*DATASET RECORDS*
=====

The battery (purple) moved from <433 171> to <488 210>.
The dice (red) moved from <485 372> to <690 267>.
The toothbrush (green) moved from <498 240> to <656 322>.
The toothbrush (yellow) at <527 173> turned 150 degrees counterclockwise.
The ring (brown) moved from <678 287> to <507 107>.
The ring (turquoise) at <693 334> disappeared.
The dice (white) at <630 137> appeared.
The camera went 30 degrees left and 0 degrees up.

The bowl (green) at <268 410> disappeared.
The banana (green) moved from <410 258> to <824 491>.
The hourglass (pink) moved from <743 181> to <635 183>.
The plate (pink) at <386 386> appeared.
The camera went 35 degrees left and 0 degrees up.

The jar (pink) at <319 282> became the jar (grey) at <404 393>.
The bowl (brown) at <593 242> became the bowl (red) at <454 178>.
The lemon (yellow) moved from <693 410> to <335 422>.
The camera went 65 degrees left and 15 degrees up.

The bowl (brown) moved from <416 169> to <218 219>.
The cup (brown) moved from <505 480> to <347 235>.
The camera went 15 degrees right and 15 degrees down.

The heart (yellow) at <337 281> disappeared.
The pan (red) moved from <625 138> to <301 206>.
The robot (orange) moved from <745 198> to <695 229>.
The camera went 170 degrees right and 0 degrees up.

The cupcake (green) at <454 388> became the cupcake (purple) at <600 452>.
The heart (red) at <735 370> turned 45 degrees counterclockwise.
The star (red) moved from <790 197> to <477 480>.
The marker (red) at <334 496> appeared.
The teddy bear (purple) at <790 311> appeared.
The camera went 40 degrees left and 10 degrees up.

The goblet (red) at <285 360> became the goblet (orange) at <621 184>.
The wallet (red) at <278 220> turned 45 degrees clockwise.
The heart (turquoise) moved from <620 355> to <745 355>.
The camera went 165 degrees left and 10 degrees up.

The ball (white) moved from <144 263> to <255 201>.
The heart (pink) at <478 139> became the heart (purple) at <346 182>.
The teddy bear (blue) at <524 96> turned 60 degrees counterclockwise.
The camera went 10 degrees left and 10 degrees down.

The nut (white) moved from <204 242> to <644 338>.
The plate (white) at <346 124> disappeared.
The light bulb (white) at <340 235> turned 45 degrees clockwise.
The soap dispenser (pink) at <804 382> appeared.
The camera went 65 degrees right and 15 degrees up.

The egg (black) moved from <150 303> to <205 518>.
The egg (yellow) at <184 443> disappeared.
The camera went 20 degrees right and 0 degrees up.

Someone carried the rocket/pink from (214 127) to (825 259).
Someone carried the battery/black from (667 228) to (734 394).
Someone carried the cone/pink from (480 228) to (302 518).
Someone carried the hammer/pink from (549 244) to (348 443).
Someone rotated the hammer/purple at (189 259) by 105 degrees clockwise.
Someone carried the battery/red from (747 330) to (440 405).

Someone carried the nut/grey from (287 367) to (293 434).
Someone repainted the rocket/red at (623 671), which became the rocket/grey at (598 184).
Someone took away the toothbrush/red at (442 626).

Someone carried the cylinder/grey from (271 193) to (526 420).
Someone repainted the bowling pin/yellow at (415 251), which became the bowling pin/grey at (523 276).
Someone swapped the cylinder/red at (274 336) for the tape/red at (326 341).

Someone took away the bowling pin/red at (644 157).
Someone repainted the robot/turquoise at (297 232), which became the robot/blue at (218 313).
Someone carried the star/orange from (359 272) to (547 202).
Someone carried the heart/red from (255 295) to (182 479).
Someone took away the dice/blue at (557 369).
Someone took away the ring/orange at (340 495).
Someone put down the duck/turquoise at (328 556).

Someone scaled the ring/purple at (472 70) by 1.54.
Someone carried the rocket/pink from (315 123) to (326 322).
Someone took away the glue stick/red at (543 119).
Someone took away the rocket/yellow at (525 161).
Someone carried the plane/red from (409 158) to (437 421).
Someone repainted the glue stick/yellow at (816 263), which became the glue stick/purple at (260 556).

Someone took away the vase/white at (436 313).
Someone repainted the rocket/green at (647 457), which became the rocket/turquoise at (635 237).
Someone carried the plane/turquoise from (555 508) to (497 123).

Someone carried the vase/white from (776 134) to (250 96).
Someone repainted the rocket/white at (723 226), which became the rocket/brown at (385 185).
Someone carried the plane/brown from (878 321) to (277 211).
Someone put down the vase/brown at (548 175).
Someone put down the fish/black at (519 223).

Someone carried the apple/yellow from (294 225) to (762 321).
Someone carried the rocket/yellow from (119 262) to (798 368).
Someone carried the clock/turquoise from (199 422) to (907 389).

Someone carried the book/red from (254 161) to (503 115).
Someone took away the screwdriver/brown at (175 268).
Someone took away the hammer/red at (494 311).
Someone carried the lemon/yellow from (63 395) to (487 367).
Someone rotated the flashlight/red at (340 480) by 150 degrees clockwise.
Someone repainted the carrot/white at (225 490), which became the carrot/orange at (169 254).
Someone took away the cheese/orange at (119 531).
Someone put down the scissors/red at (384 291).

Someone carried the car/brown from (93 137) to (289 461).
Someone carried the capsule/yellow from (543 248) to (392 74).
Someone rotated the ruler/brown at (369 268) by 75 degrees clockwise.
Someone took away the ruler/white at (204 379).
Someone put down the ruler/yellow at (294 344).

=====

*THE PROBLEM*
Quote exactly the opening line of the material above and every line after it, up to and including the line that contains "The dice (white) at <630 137> appeared.".

*REPLY TO THE EXERCISE*
The battery (purple) moved from <433 171> to <488 210>.
The dice (red) moved from <485 372> to <690 267>.
The toothbrush (green) moved from <498 240> to <656 322>.
The toothbrush (yellow) at <527 173> turned 150 degrees counterclockwise.
The ring (brown) moved from <678 287> to <507 107>.
The ring (turquoise) at <693 334> disappeared.
The dice (white) at <630 137> appeared.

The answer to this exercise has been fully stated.